TASK ITEM
Using the listing below, please print exactly the lines from the one with "IMU3 pin SCL: D8 -> RX" through the one with "RGB1 pin G: D5 -> 3V3". Leave out every picture.
+---+
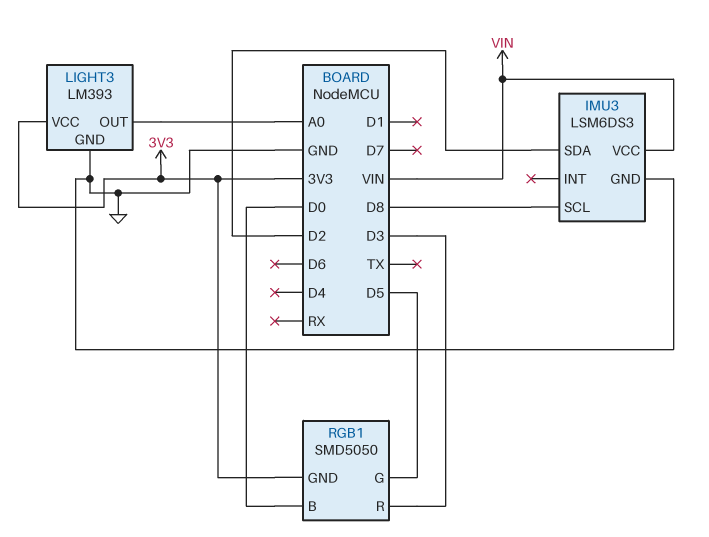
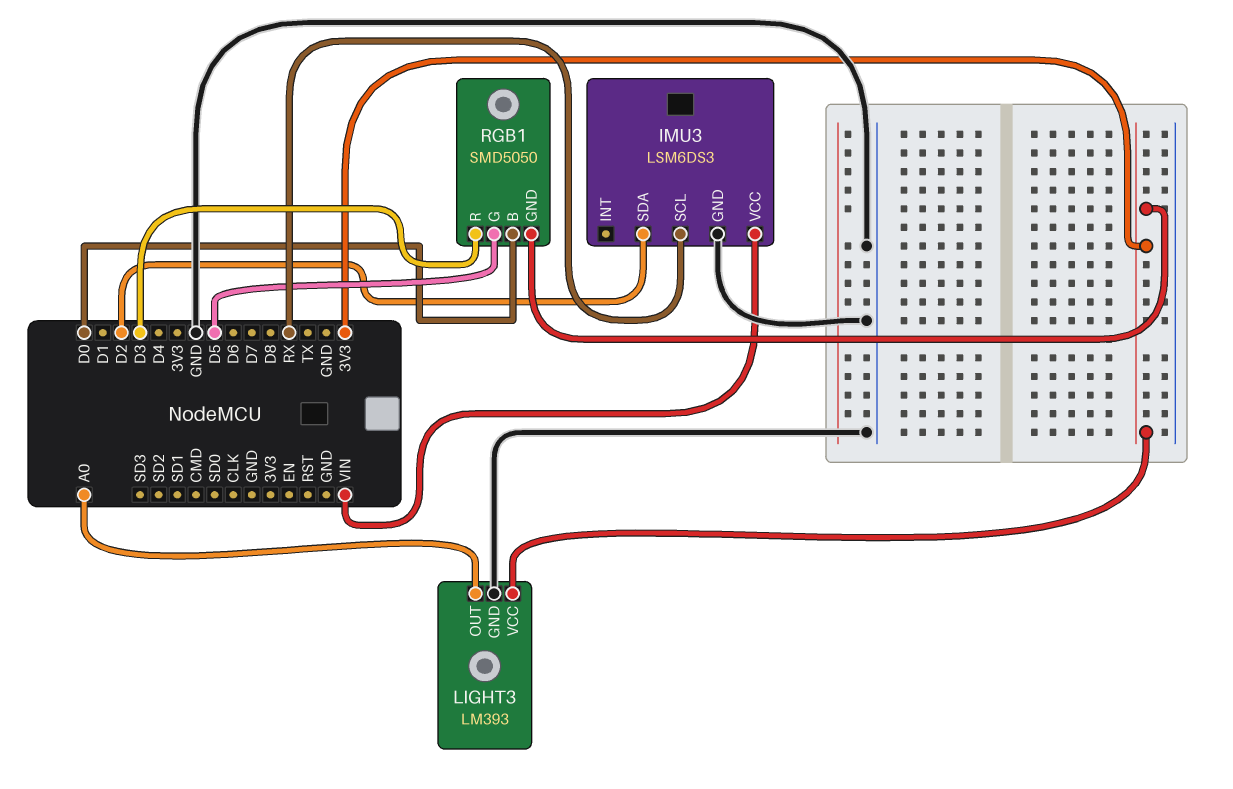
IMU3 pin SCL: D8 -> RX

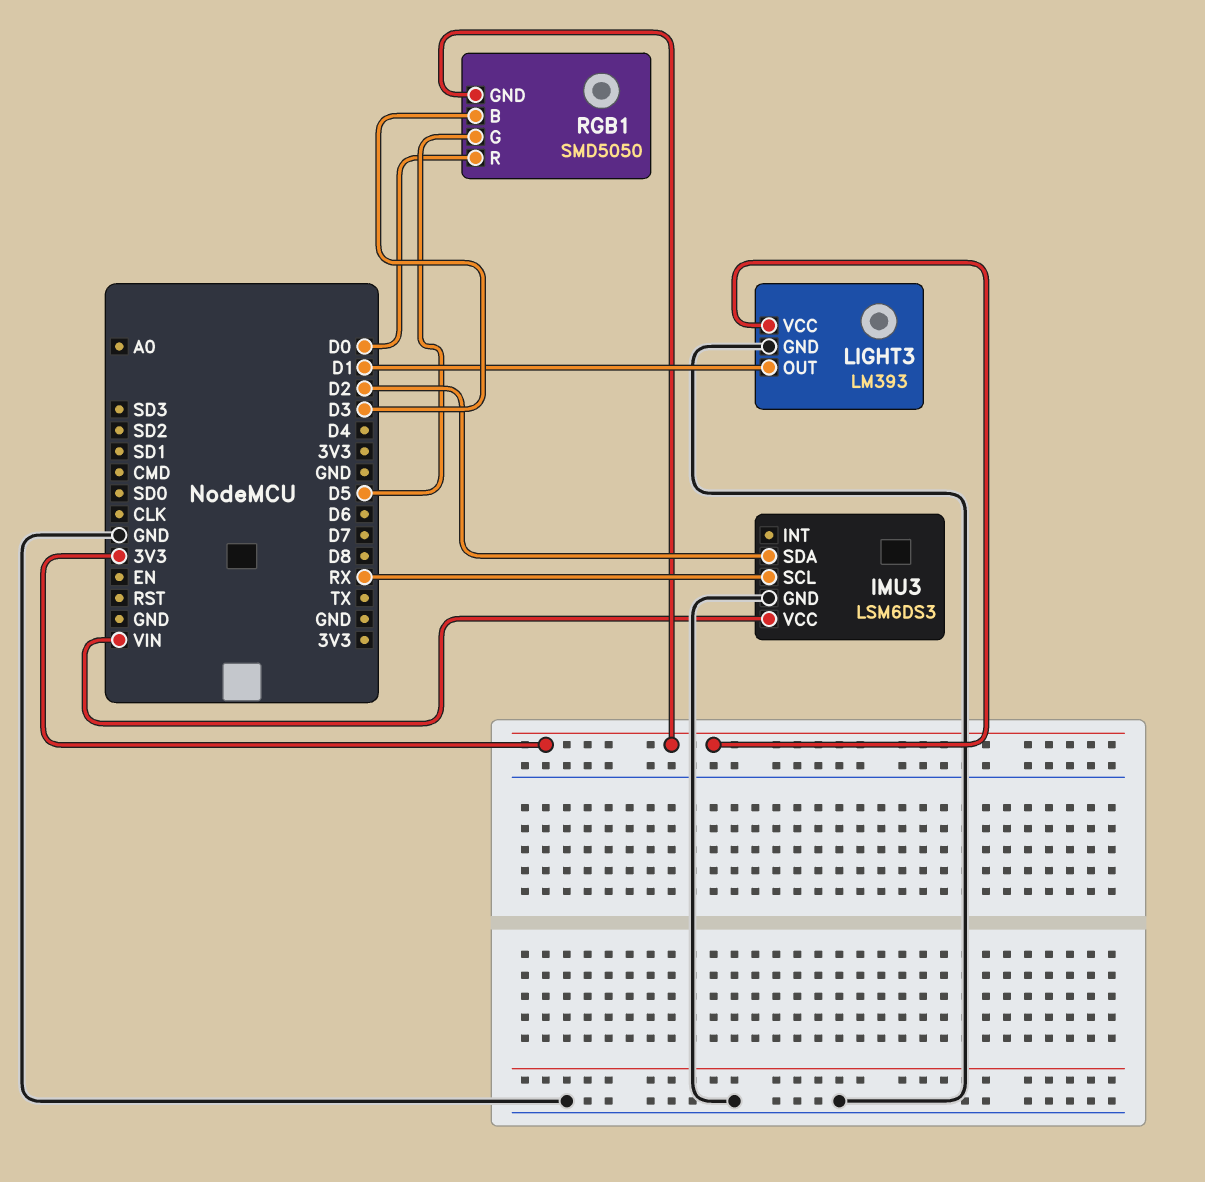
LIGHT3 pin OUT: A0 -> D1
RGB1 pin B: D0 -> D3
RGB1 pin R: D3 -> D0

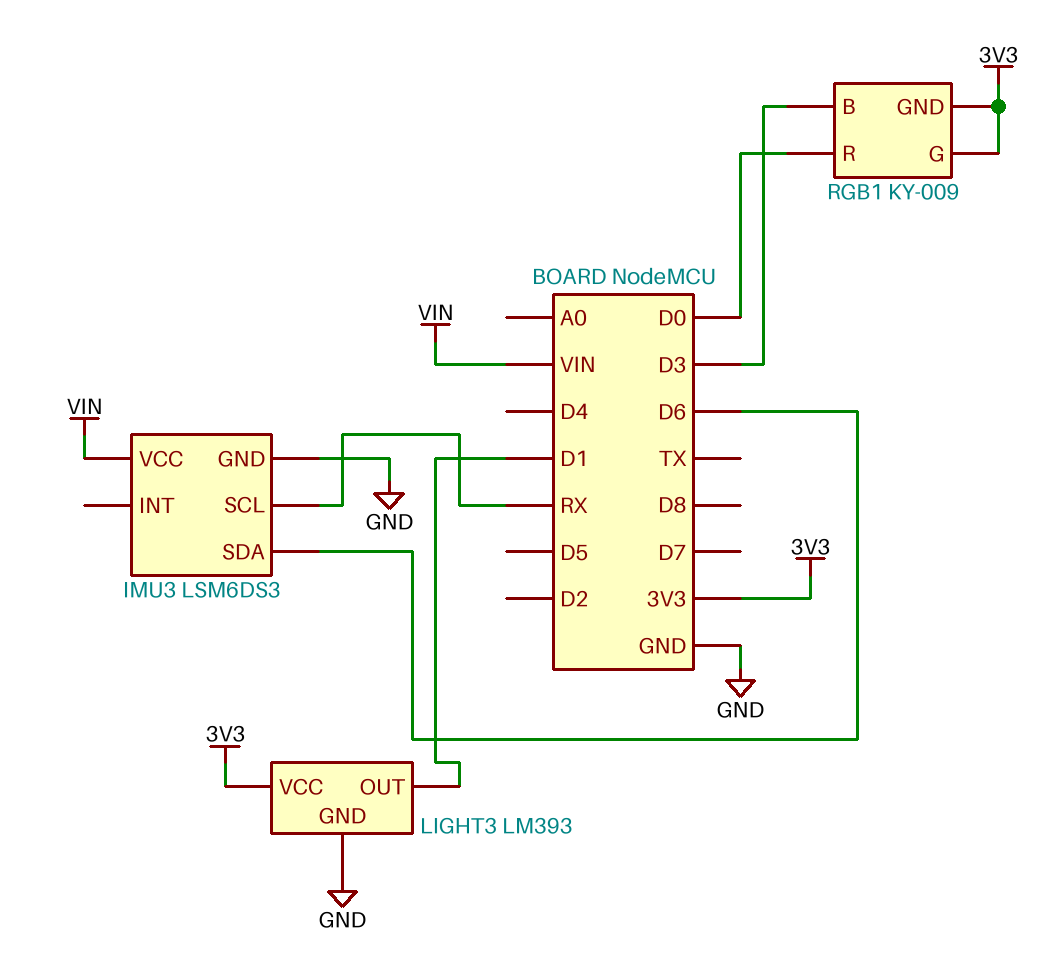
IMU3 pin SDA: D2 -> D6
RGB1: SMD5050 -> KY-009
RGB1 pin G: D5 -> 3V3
+---+
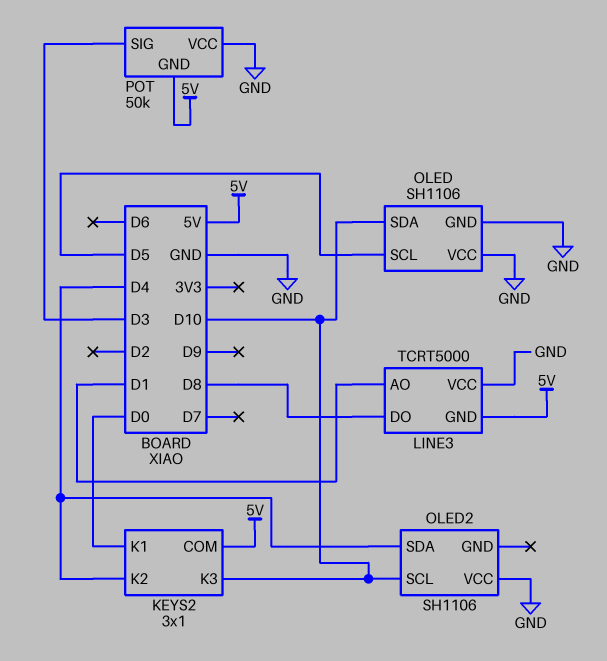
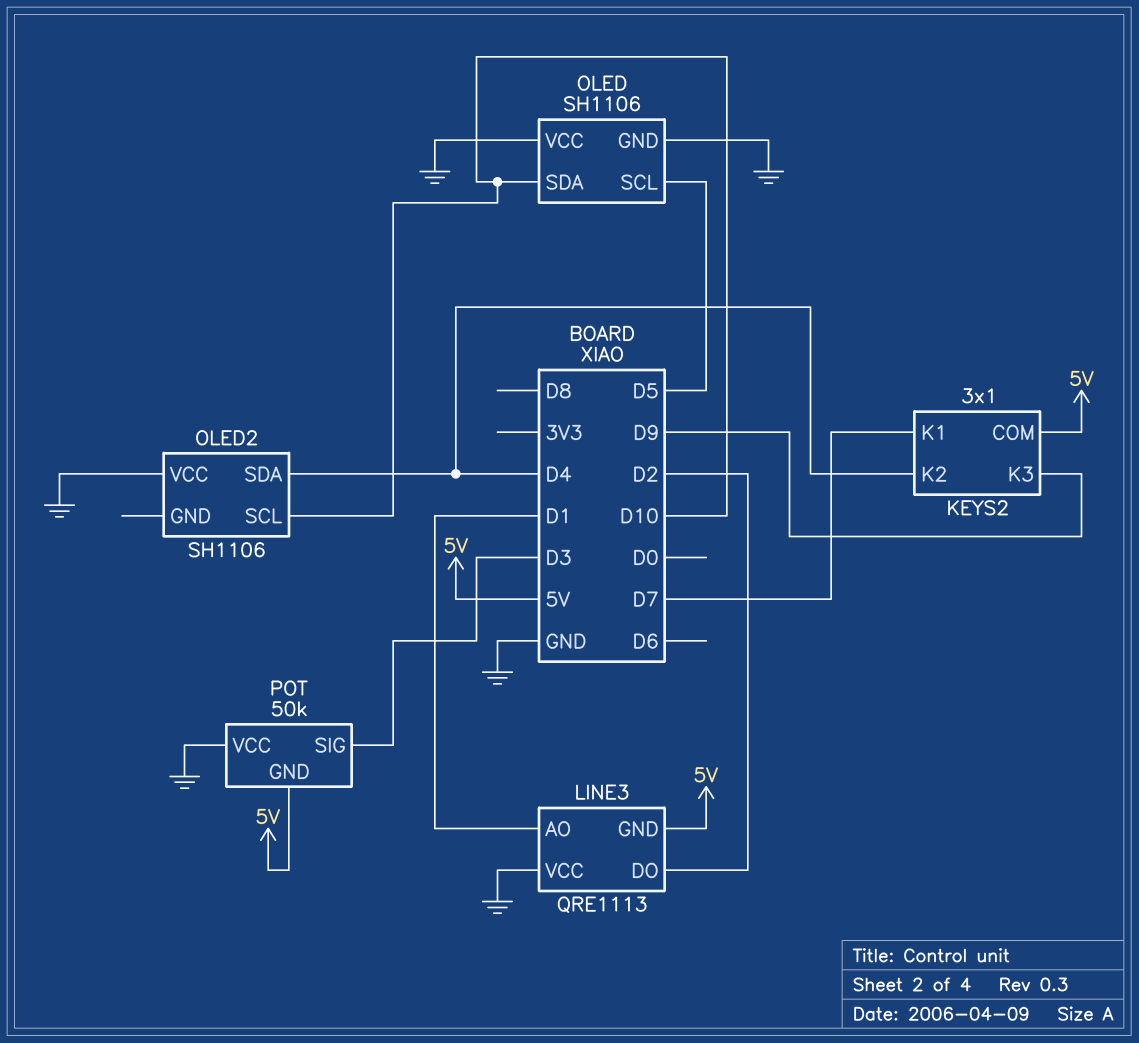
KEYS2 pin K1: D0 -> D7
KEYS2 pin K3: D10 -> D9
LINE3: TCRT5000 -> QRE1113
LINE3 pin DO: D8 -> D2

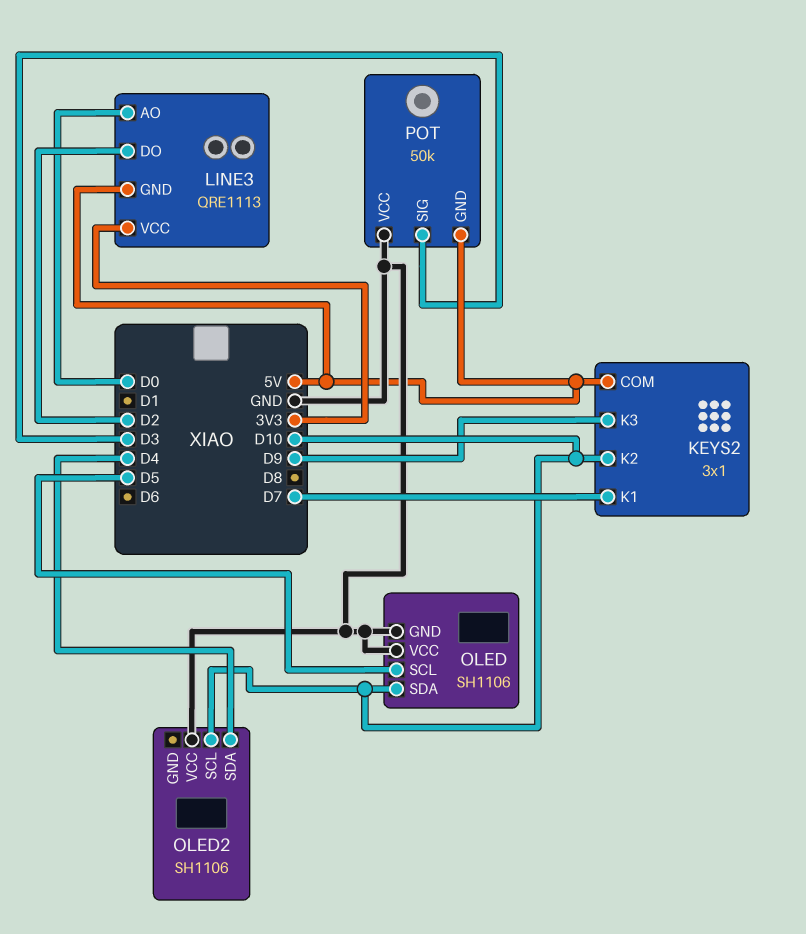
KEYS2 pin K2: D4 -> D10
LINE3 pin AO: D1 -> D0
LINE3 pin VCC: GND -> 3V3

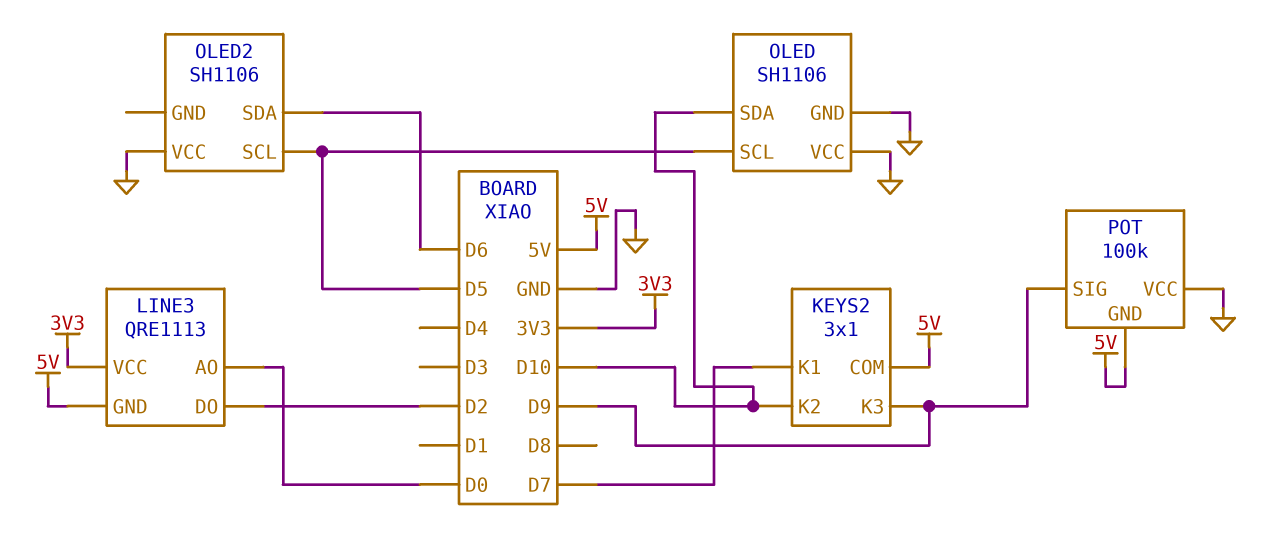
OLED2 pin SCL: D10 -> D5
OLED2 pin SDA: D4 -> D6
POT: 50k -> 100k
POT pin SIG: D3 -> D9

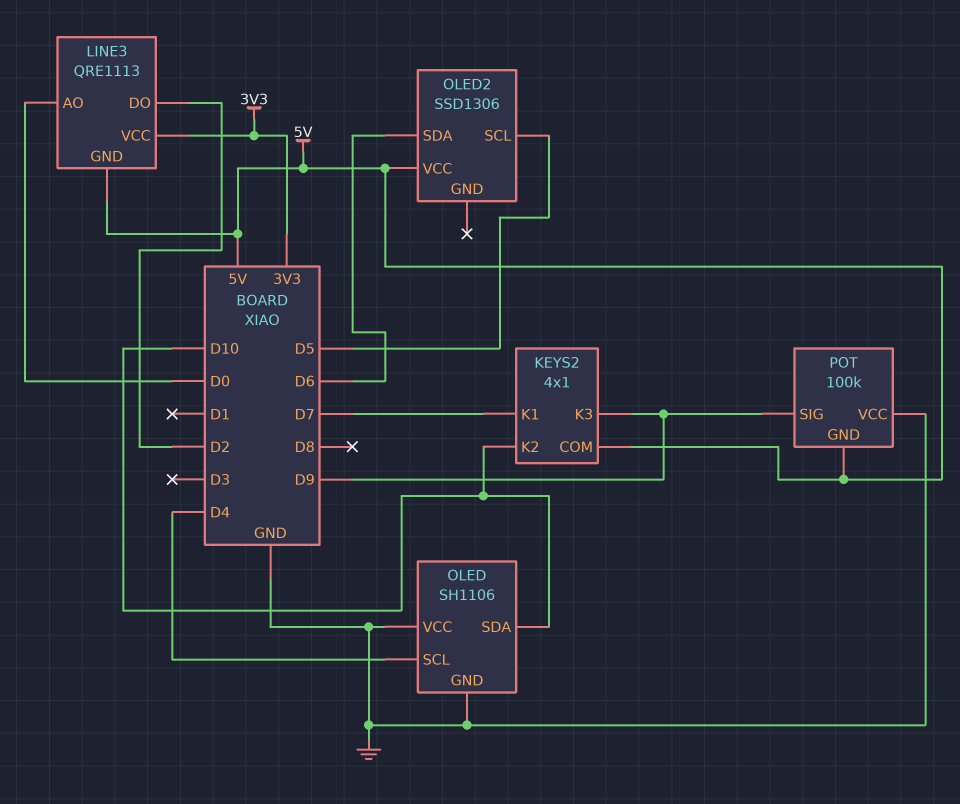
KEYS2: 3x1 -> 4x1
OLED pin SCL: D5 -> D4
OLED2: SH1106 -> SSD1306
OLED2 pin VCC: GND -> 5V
+---+
OUTPUT FOR THIS EXERCISE
IMU3 pin SCL: D8 -> RX

LIGHT3 pin OUT: A0 -> D1
RGB1 pin B: D0 -> D3
RGB1 pin R: D3 -> D0

IMU3 pin SDA: D2 -> D6
RGB1: SMD5050 -> KY-009
RGB1 pin G: D5 -> 3V3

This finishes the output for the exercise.